What to do> Count the lines in the items below that contain the string "down", where case counts, and reply with only that number.

Exercise input>
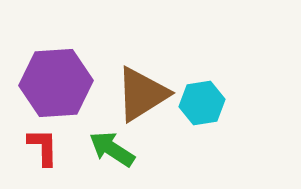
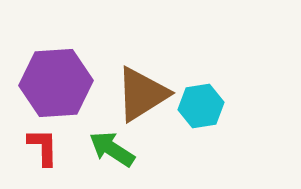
cyan hexagon: moved 1 px left, 3 px down
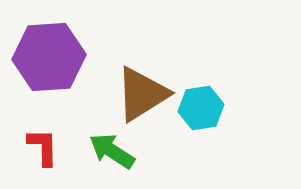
purple hexagon: moved 7 px left, 26 px up
cyan hexagon: moved 2 px down
green arrow: moved 2 px down
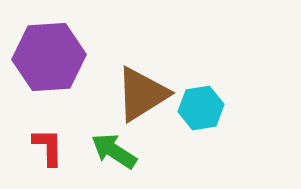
red L-shape: moved 5 px right
green arrow: moved 2 px right
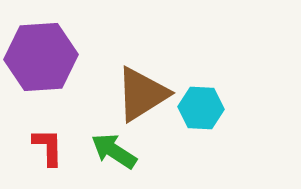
purple hexagon: moved 8 px left
cyan hexagon: rotated 12 degrees clockwise
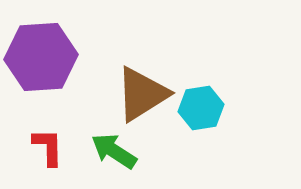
cyan hexagon: rotated 12 degrees counterclockwise
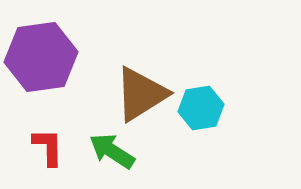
purple hexagon: rotated 4 degrees counterclockwise
brown triangle: moved 1 px left
green arrow: moved 2 px left
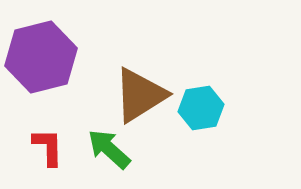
purple hexagon: rotated 6 degrees counterclockwise
brown triangle: moved 1 px left, 1 px down
green arrow: moved 3 px left, 2 px up; rotated 9 degrees clockwise
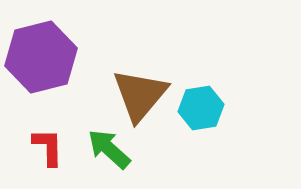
brown triangle: rotated 18 degrees counterclockwise
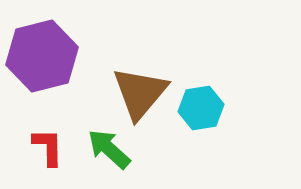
purple hexagon: moved 1 px right, 1 px up
brown triangle: moved 2 px up
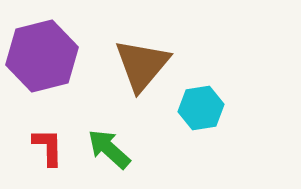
brown triangle: moved 2 px right, 28 px up
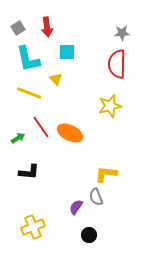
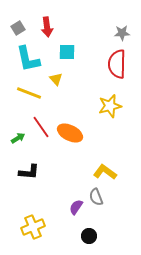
yellow L-shape: moved 1 px left, 2 px up; rotated 30 degrees clockwise
black circle: moved 1 px down
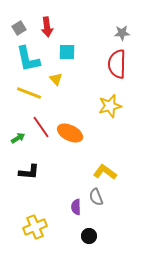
gray square: moved 1 px right
purple semicircle: rotated 35 degrees counterclockwise
yellow cross: moved 2 px right
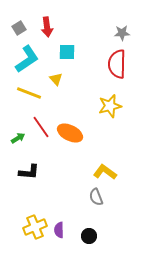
cyan L-shape: moved 1 px left; rotated 112 degrees counterclockwise
purple semicircle: moved 17 px left, 23 px down
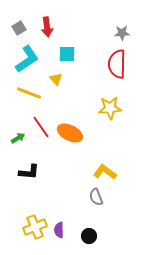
cyan square: moved 2 px down
yellow star: moved 2 px down; rotated 10 degrees clockwise
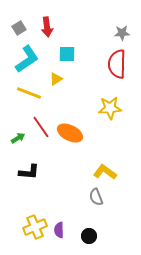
yellow triangle: rotated 40 degrees clockwise
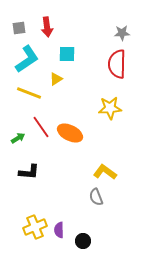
gray square: rotated 24 degrees clockwise
black circle: moved 6 px left, 5 px down
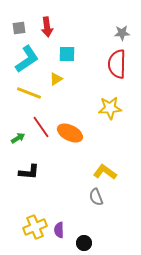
black circle: moved 1 px right, 2 px down
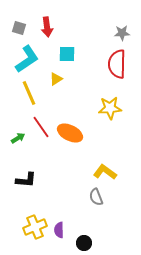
gray square: rotated 24 degrees clockwise
yellow line: rotated 45 degrees clockwise
black L-shape: moved 3 px left, 8 px down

The response> 11